* **TASK DESCRIPTION**: When you reach a picture, leave it out; output everything else in the records exactly.
** THE DATA follows **
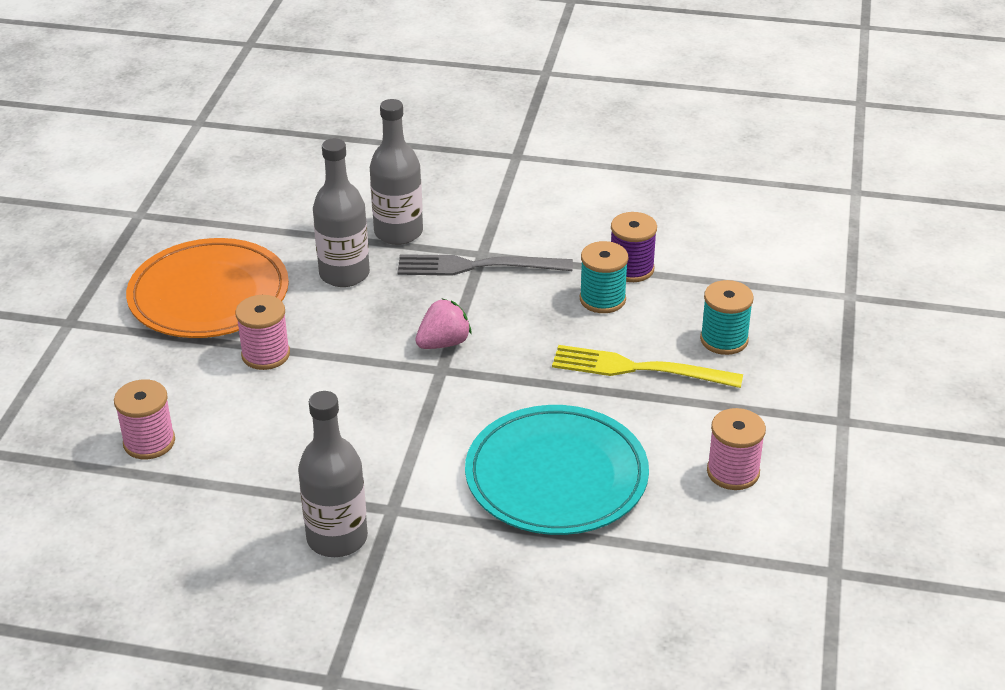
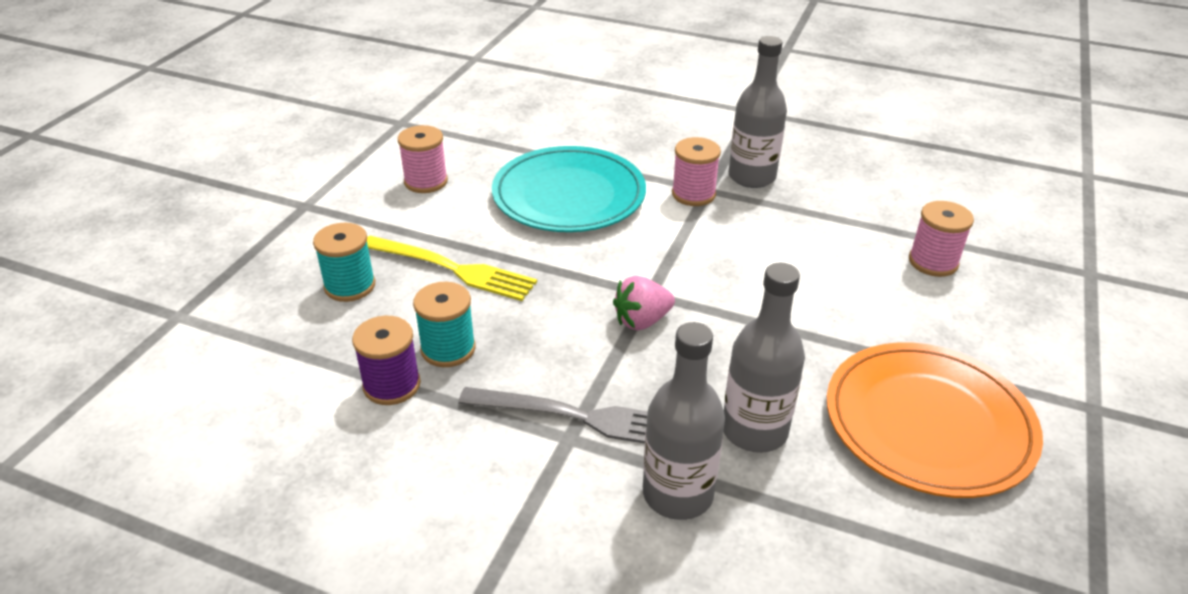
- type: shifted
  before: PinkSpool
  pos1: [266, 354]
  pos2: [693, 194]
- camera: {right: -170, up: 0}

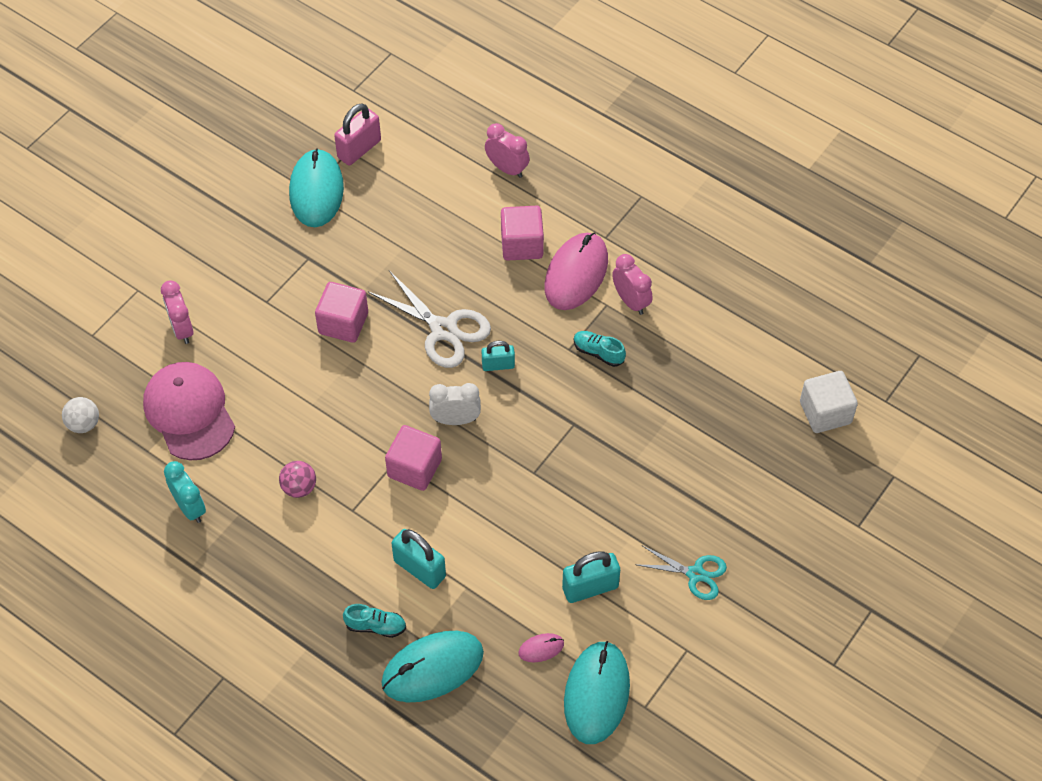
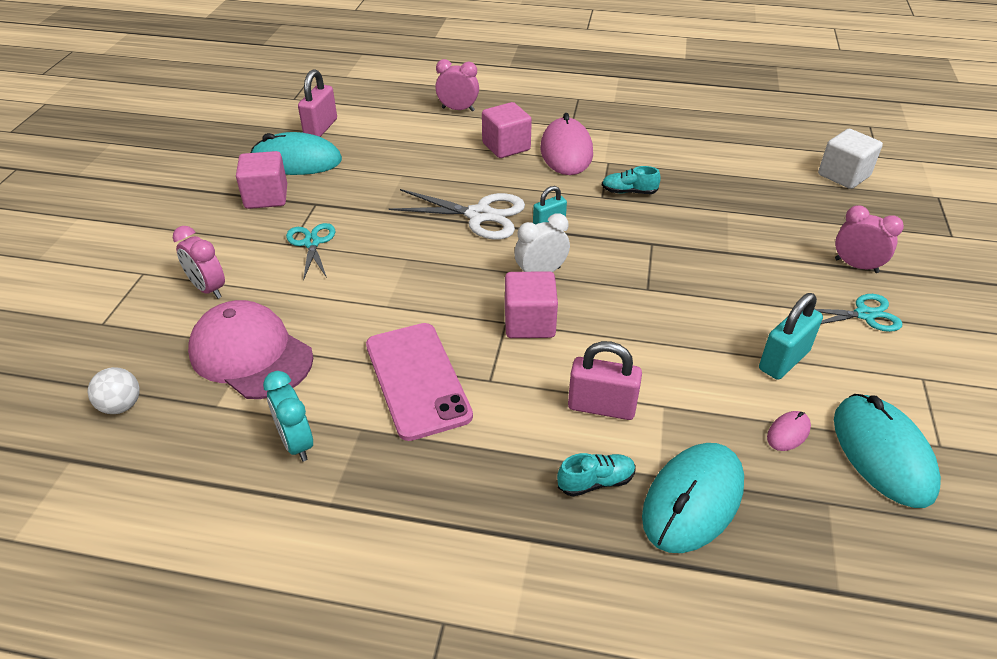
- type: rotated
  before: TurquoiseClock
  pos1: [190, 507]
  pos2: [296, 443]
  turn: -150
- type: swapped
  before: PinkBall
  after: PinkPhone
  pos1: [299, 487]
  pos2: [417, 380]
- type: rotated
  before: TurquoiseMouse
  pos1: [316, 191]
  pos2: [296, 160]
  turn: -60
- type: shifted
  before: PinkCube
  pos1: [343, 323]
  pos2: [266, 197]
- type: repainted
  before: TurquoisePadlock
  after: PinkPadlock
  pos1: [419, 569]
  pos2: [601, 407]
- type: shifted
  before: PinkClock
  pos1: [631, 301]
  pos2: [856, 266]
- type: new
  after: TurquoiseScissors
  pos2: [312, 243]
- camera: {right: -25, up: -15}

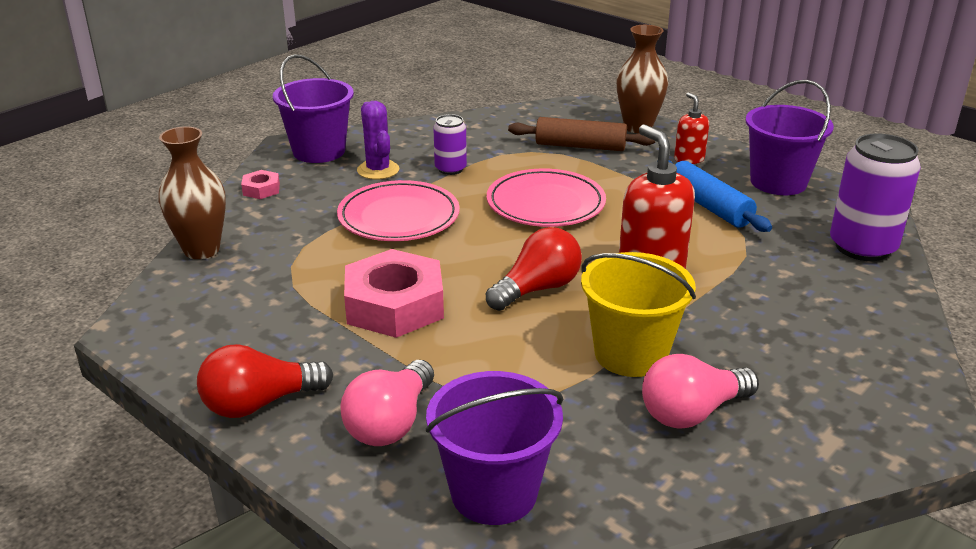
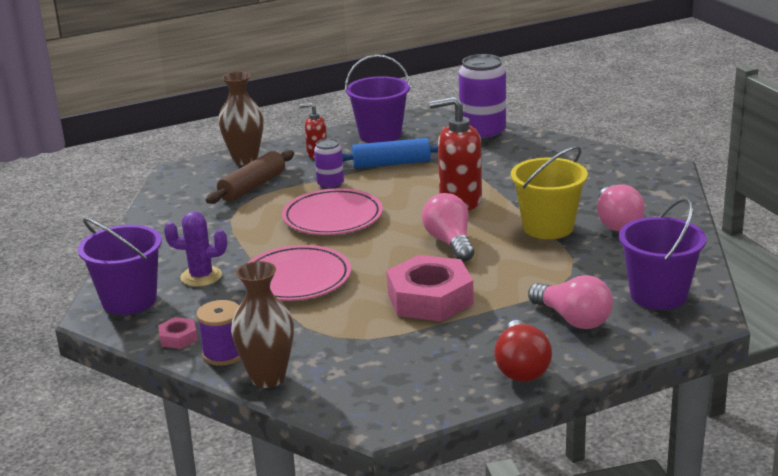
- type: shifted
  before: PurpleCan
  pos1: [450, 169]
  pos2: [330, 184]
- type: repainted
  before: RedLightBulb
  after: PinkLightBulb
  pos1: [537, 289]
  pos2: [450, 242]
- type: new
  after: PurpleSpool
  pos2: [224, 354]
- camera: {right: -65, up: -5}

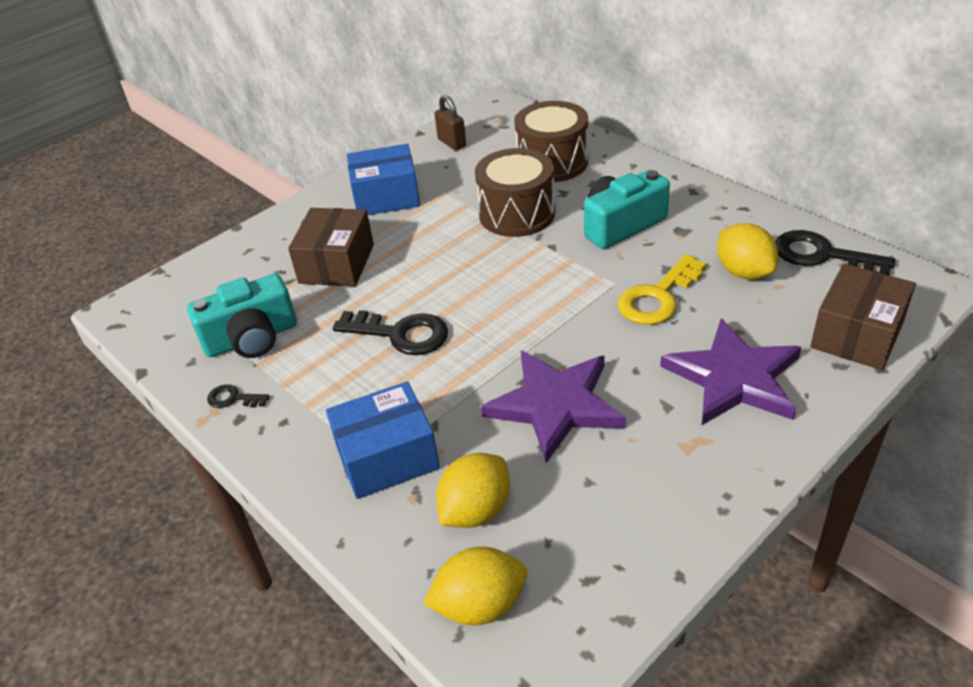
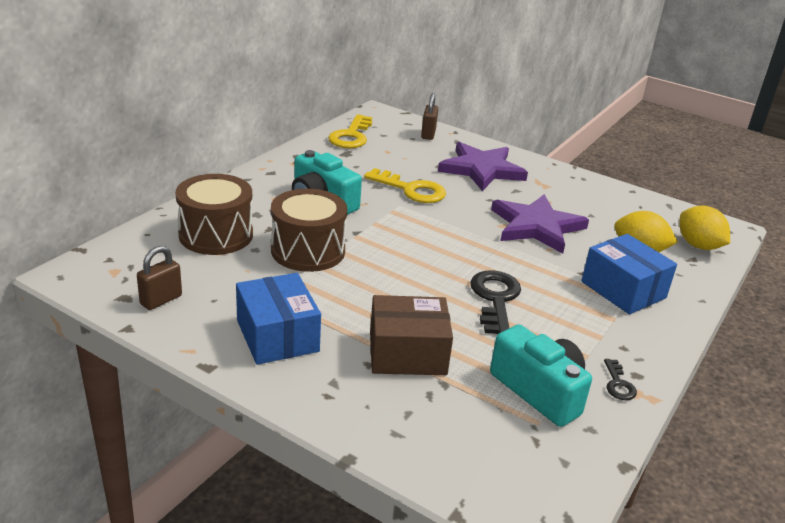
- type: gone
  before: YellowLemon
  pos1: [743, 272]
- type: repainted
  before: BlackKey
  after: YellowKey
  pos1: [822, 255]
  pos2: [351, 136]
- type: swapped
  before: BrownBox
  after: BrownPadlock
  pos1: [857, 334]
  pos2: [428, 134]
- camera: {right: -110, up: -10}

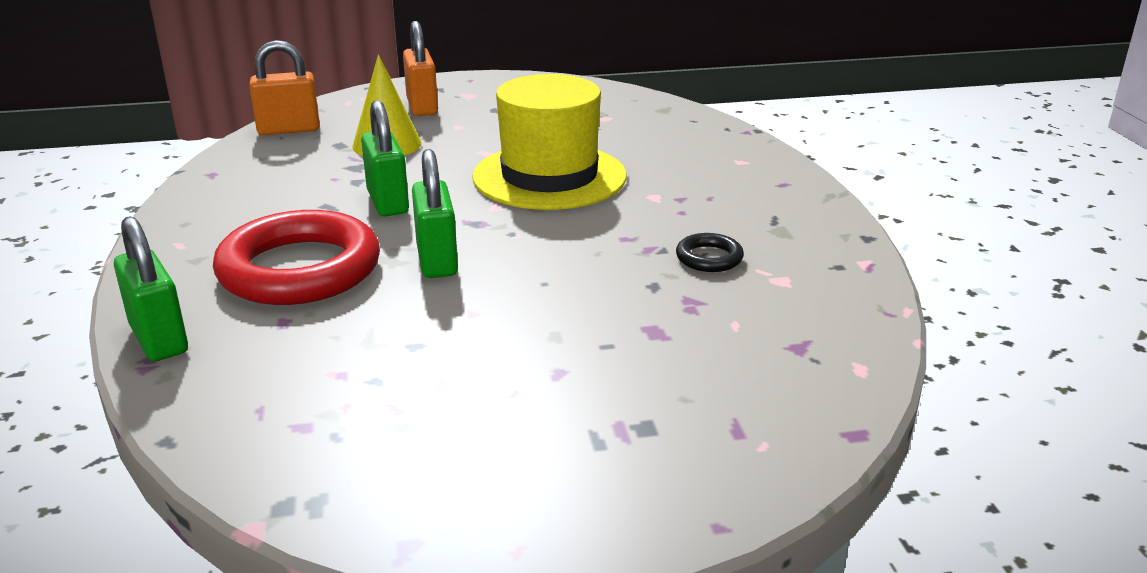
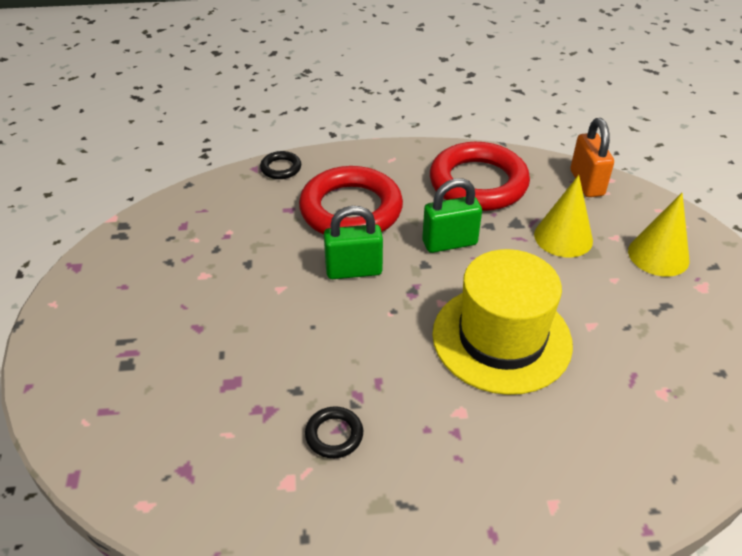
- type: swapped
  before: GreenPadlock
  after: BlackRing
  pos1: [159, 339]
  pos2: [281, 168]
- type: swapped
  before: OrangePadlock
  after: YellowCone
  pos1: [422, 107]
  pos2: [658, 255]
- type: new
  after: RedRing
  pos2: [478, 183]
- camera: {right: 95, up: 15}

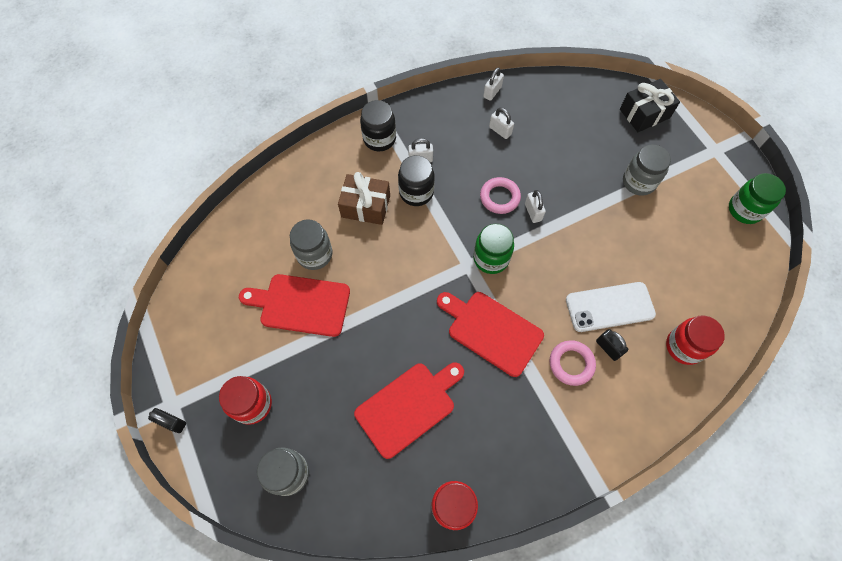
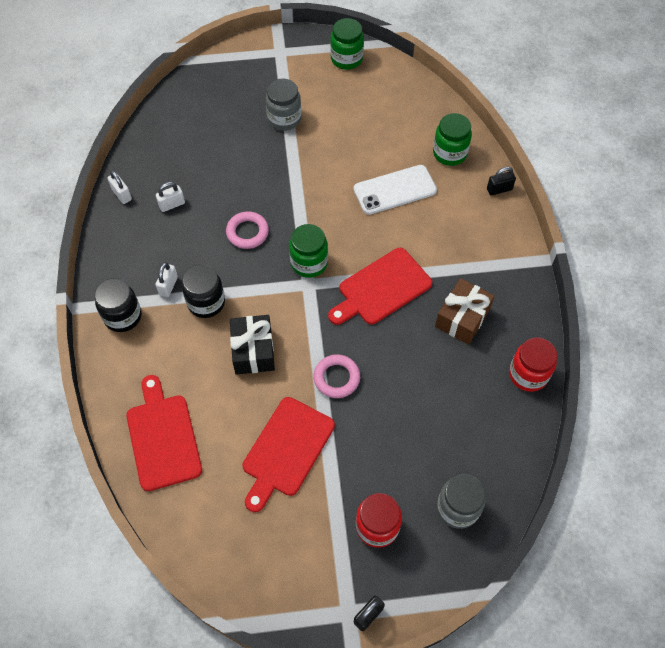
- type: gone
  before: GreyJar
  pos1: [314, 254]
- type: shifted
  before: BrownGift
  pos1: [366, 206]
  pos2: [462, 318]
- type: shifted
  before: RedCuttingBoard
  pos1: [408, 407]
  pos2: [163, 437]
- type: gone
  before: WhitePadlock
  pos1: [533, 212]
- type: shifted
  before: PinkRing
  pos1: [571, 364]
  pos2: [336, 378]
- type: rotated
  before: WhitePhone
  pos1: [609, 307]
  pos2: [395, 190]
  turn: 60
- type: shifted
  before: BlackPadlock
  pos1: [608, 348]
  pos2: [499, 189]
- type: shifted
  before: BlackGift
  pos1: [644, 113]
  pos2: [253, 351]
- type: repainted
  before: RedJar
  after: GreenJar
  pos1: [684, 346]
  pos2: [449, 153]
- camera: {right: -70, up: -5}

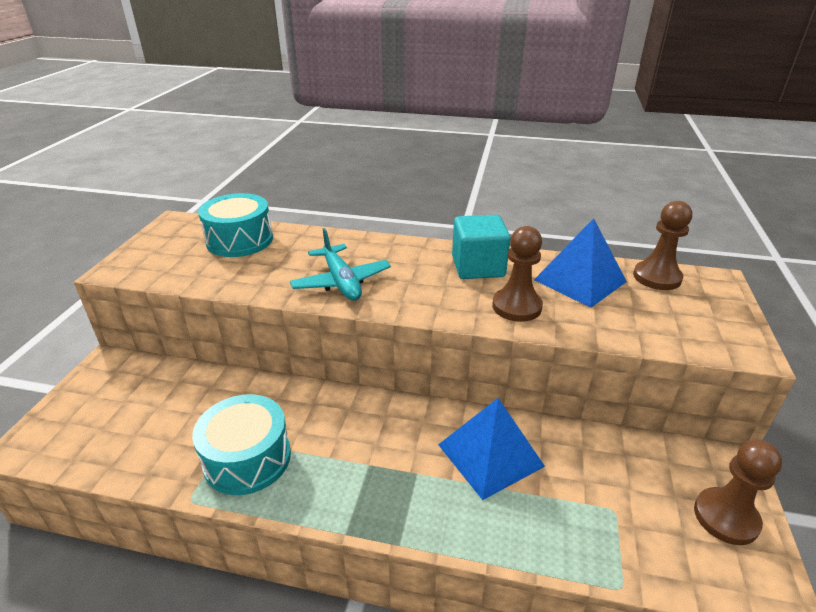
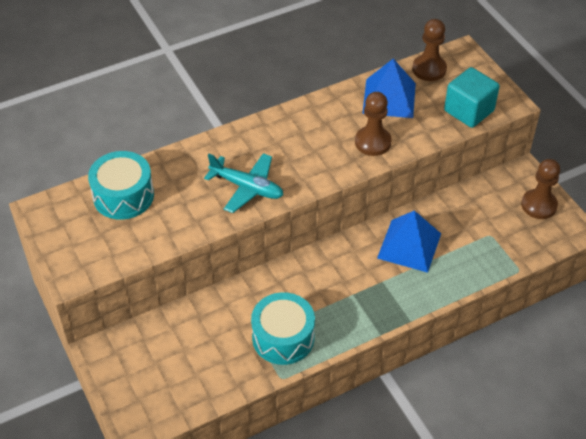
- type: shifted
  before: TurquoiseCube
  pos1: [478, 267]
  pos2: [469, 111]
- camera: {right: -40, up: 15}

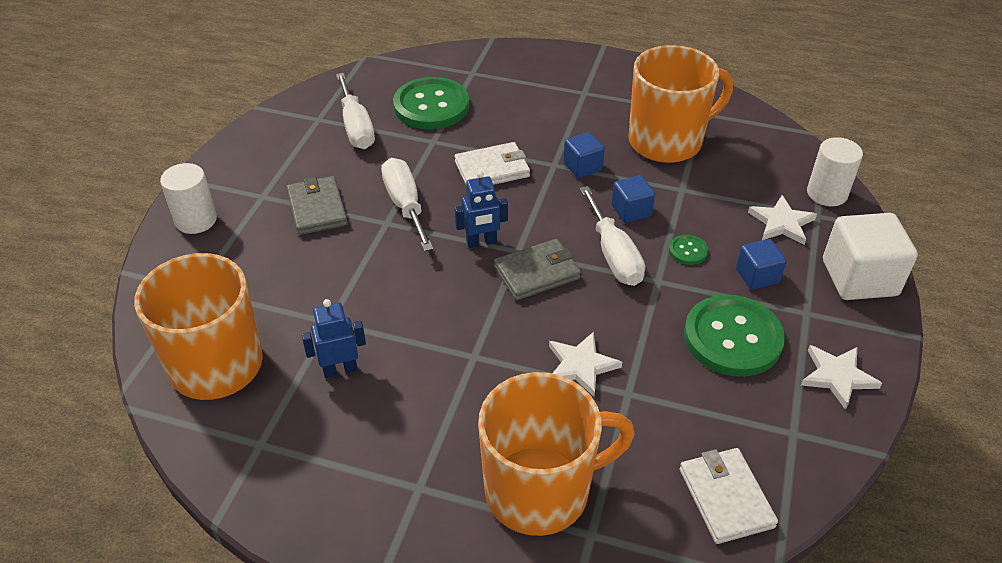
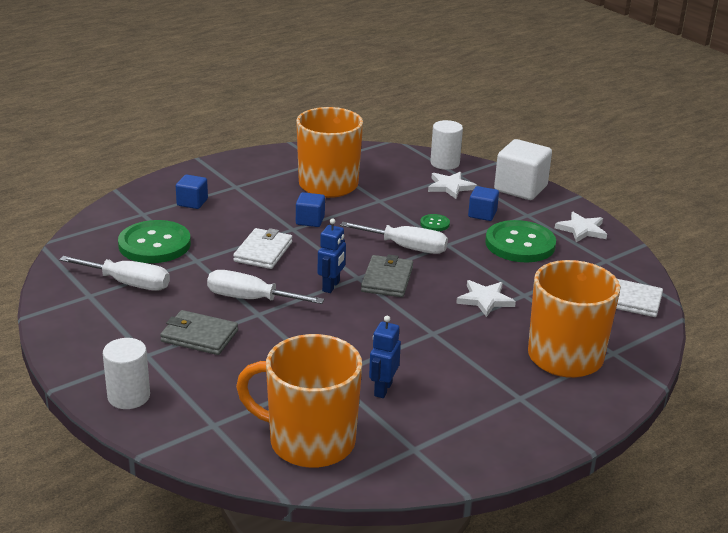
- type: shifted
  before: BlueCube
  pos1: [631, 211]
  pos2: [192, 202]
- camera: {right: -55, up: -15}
** End of THE DATA **
* **EXPECTED ANSWER**:
- type: shifted
  before: PinkSpool
  pos1: [266, 354]
  pos2: [693, 194]
- camera: {right: -170, up: 0}

- type: rotated
  before: TurquoiseClock
  pos1: [190, 507]
  pos2: [296, 443]
  turn: -150
- type: swapped
  before: PinkBall
  after: PinkPhone
  pos1: [299, 487]
  pos2: [417, 380]
- type: rotated
  before: TurquoiseMouse
  pos1: [316, 191]
  pos2: [296, 160]
  turn: -60
- type: shifted
  before: PinkCube
  pos1: [343, 323]
  pos2: [266, 197]
- type: repainted
  before: TurquoisePadlock
  after: PinkPadlock
  pos1: [419, 569]
  pos2: [601, 407]
- type: shifted
  before: PinkClock
  pos1: [631, 301]
  pos2: [856, 266]
- type: new
  after: TurquoiseScissors
  pos2: [312, 243]
- camera: {right: -25, up: -15}

- type: shifted
  before: PurpleCan
  pos1: [450, 169]
  pos2: [330, 184]
- type: repainted
  before: RedLightBulb
  after: PinkLightBulb
  pos1: [537, 289]
  pos2: [450, 242]
- type: new
  after: PurpleSpool
  pos2: [224, 354]
- camera: {right: -65, up: -5}

- type: gone
  before: YellowLemon
  pos1: [743, 272]
- type: repainted
  before: BlackKey
  after: YellowKey
  pos1: [822, 255]
  pos2: [351, 136]
- type: swapped
  before: BrownBox
  after: BrownPadlock
  pos1: [857, 334]
  pos2: [428, 134]
- camera: {right: -110, up: -10}

- type: swapped
  before: GreenPadlock
  after: BlackRing
  pos1: [159, 339]
  pos2: [281, 168]
- type: swapped
  before: OrangePadlock
  after: YellowCone
  pos1: [422, 107]
  pos2: [658, 255]
- type: new
  after: RedRing
  pos2: [478, 183]
- camera: {right: 95, up: 15}

- type: gone
  before: GreyJar
  pos1: [314, 254]
- type: shifted
  before: BrownGift
  pos1: [366, 206]
  pos2: [462, 318]
- type: shifted
  before: RedCuttingBoard
  pos1: [408, 407]
  pos2: [163, 437]
- type: gone
  before: WhitePadlock
  pos1: [533, 212]
- type: shifted
  before: PinkRing
  pos1: [571, 364]
  pos2: [336, 378]
- type: rotated
  before: WhitePhone
  pos1: [609, 307]
  pos2: [395, 190]
  turn: 60
- type: shifted
  before: BlackPadlock
  pos1: [608, 348]
  pos2: [499, 189]
- type: shifted
  before: BlackGift
  pos1: [644, 113]
  pos2: [253, 351]
- type: repainted
  before: RedJar
  after: GreenJar
  pos1: [684, 346]
  pos2: [449, 153]
- camera: {right: -70, up: -5}

- type: shifted
  before: TurquoiseCube
  pos1: [478, 267]
  pos2: [469, 111]
- camera: {right: -40, up: 15}

- type: shifted
  before: BlueCube
  pos1: [631, 211]
  pos2: [192, 202]
- camera: {right: -55, up: -15}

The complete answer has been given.